What this task involves: Report every line from the material that contains the word "trophy".

-- Exercise materials follows --

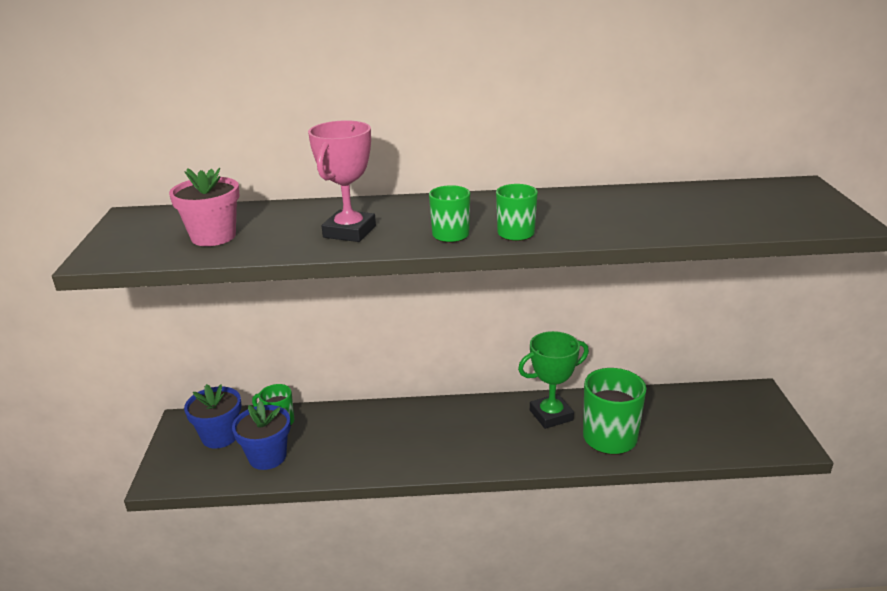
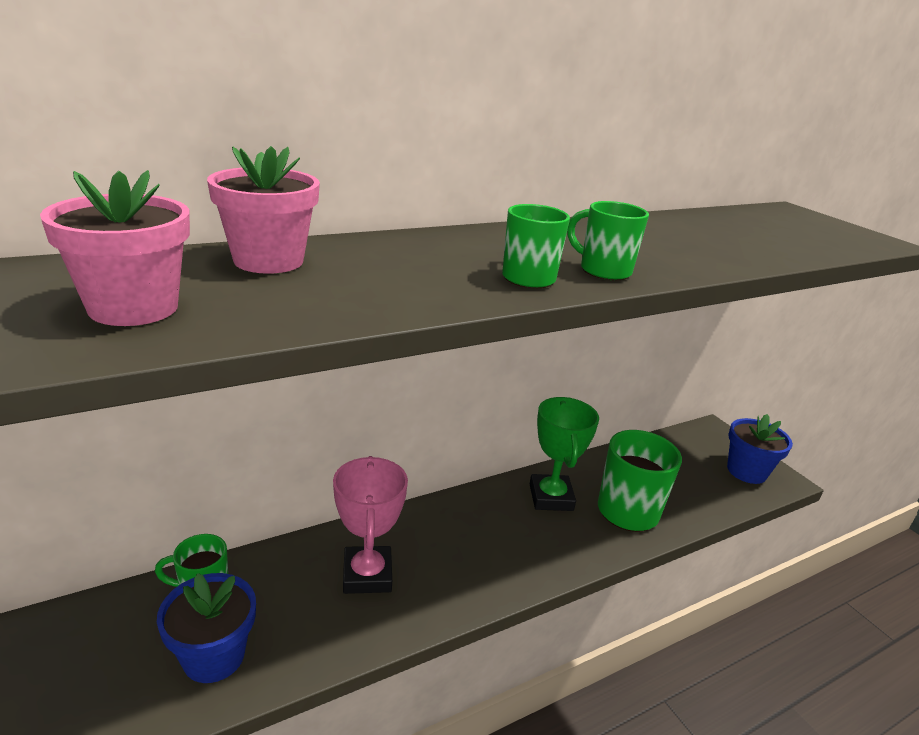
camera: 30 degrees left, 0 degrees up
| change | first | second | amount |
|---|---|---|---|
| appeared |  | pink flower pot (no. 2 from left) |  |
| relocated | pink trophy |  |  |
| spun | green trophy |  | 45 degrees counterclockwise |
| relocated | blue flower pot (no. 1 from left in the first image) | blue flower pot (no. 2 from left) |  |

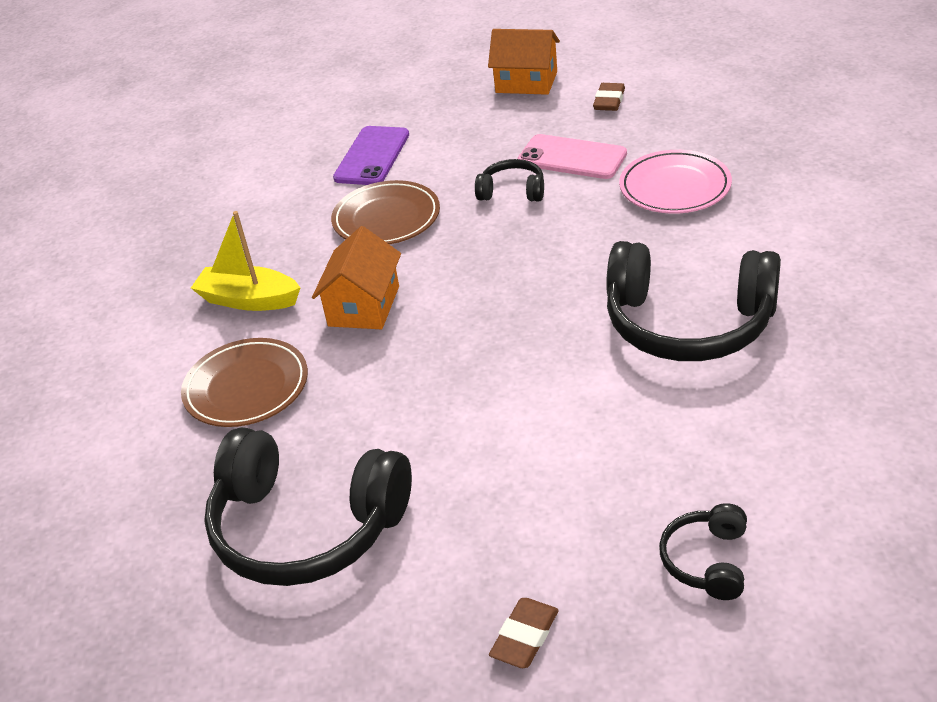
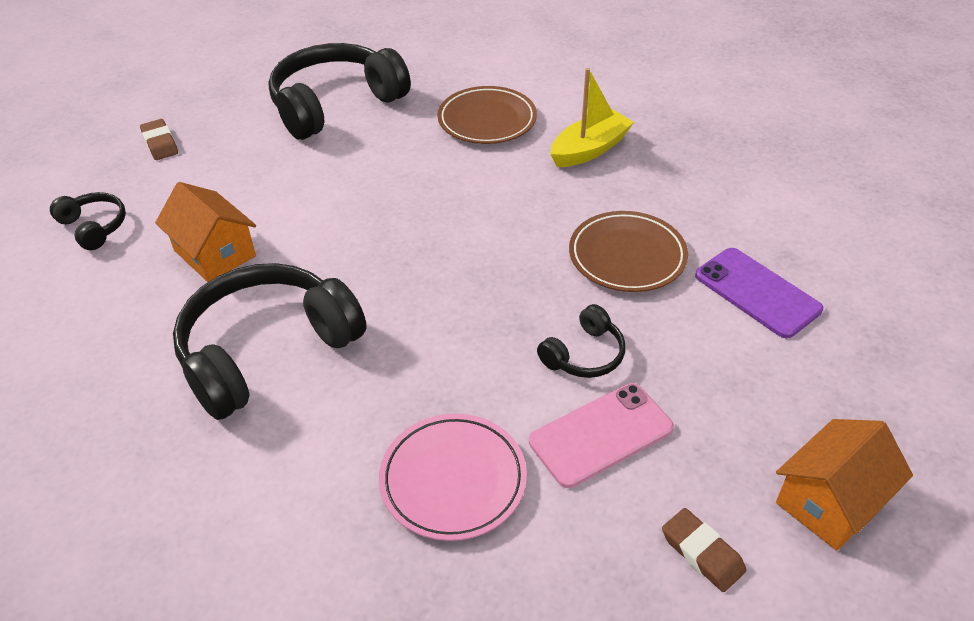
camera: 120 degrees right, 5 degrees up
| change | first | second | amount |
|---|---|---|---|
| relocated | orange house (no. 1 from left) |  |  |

-- Exercise materials concluded --
-- Exercise materials follows --

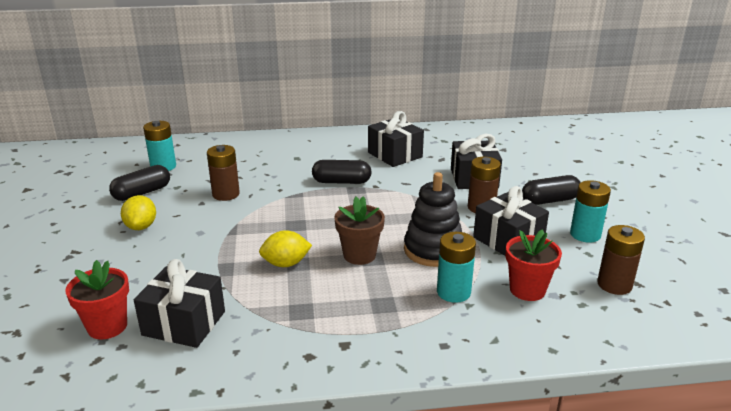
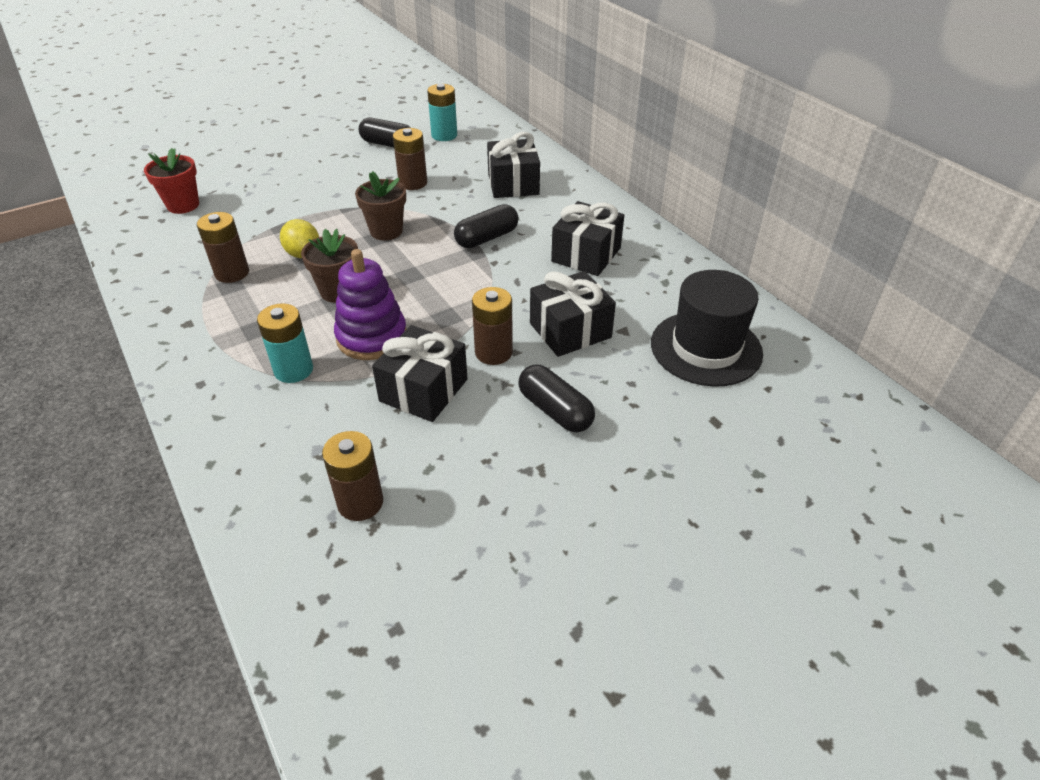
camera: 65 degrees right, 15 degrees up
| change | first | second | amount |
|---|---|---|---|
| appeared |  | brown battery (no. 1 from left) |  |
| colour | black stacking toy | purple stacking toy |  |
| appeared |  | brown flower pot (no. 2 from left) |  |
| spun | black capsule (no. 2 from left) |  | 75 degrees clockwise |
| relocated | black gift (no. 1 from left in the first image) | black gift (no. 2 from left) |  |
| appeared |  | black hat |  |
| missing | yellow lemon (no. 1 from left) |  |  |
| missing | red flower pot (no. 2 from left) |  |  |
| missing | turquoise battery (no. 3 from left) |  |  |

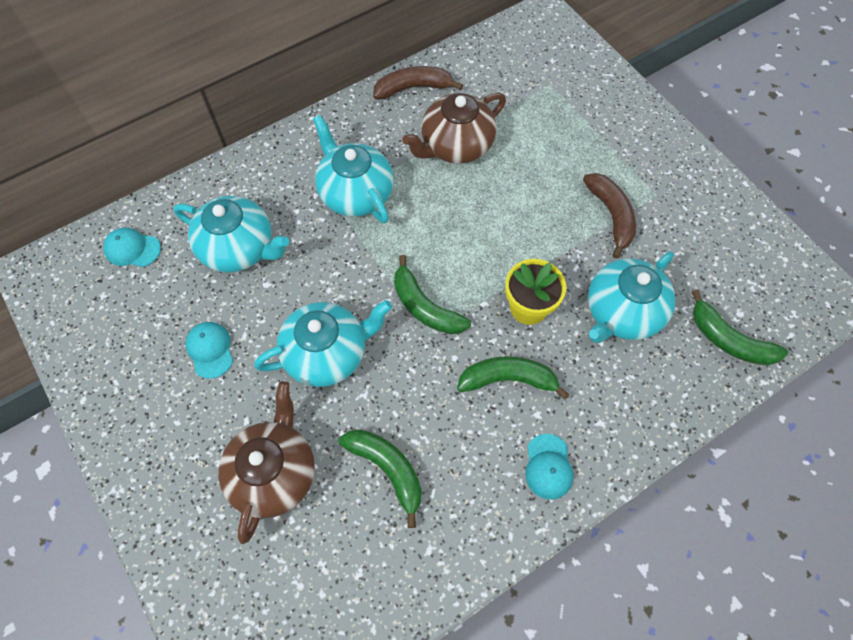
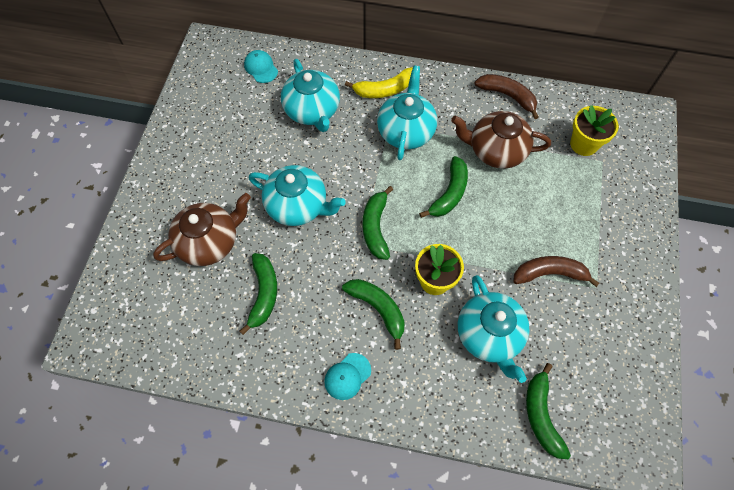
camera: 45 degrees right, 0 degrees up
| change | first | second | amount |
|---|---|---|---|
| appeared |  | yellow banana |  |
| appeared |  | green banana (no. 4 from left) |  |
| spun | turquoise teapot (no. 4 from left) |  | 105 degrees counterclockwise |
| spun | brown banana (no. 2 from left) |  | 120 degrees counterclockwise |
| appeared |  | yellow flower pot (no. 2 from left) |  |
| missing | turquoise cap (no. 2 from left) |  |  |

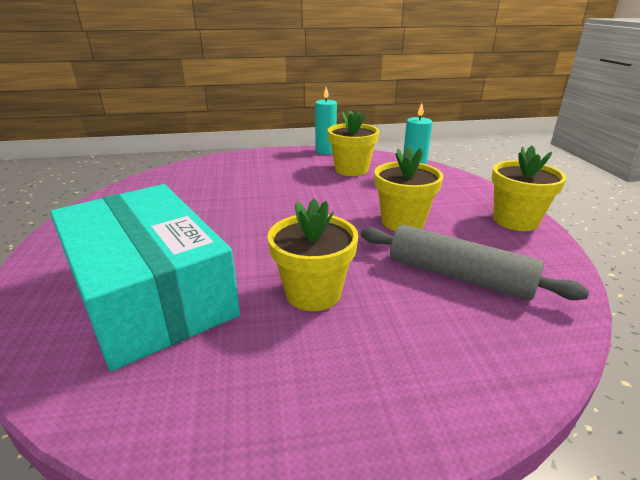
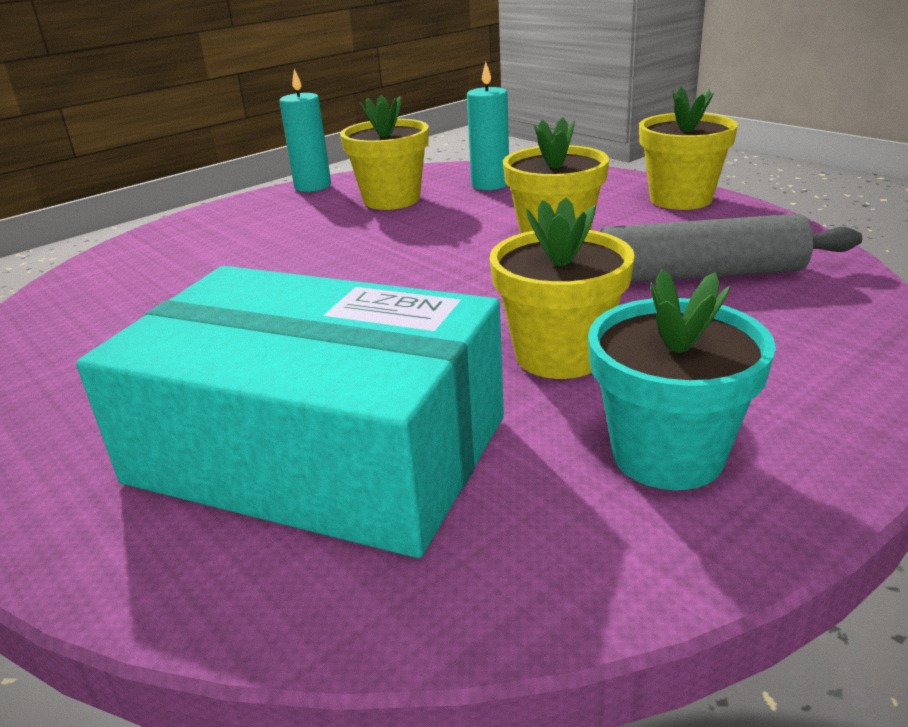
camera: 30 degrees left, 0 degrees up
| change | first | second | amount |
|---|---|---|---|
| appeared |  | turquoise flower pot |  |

-- Exercise materials concluded --
-- Exercise materials follows --

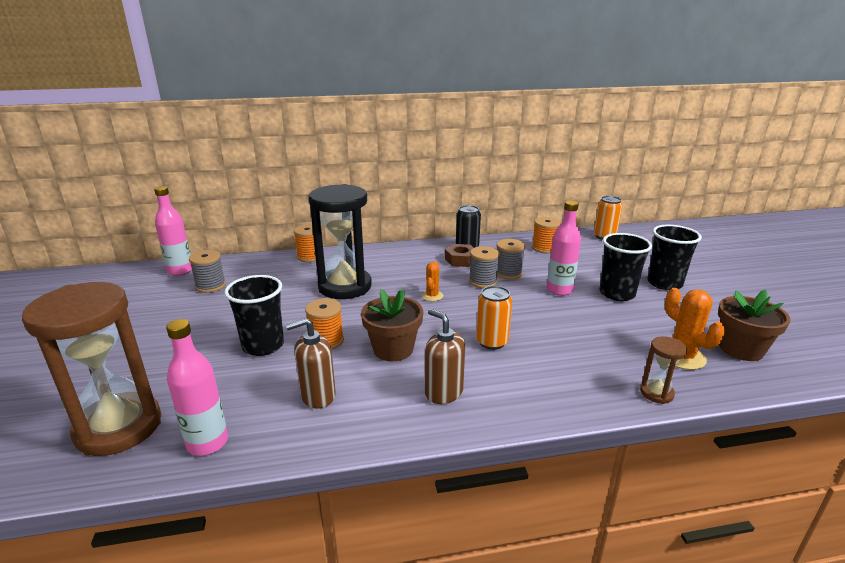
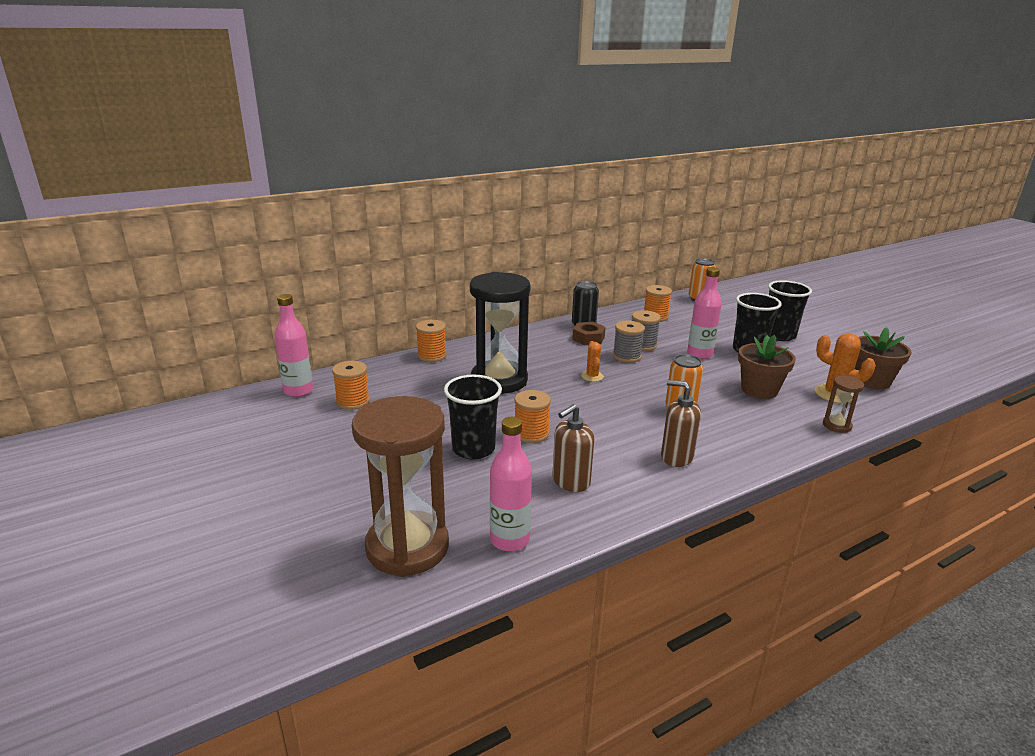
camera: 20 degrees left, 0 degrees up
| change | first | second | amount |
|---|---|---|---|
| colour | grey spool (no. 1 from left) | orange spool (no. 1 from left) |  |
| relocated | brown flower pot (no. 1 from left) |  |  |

-- Exercise materials concluded --

Task answer:
| relocated | pink trophy |  |  |
| spun | green trophy |  | 45 degrees counterclockwise |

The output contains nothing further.